___ Exercise data ___
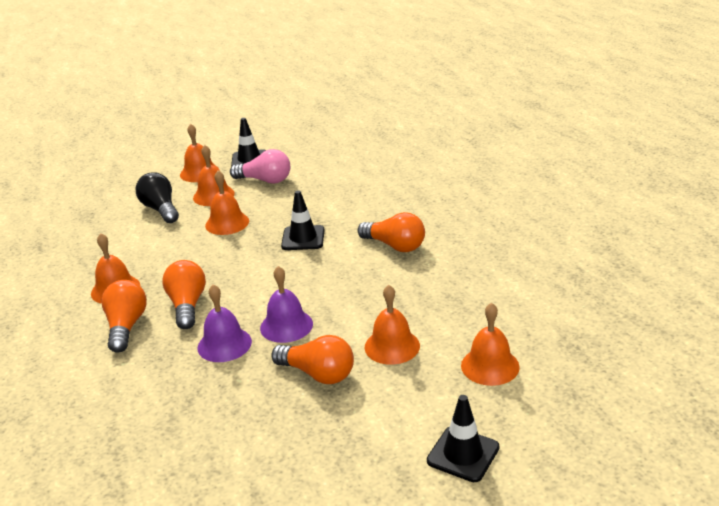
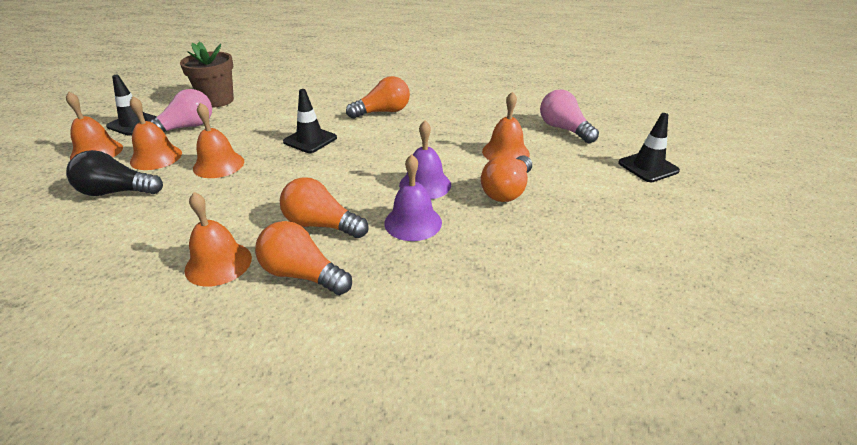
camera: 60 degrees left, 5 degrees up
(318, 374) = (507, 191): orange light bulb -> orange light bulb turned 150 degrees clockwise
(321, 166) = (217, 100): none -> brown flower pot
(490, 366) = (564, 129): orange bell -> pink light bulb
___
#### [Your objective]
The response should reproduce all the material above exactly and leave out its pictures.

#### [Output for this task]
camera: 60 degrees left, 5 degrees up
(318, 374) = (507, 191): orange light bulb -> orange light bulb turned 150 degrees clockwise
(321, 166) = (217, 100): none -> brown flower pot
(490, 366) = (564, 129): orange bell -> pink light bulb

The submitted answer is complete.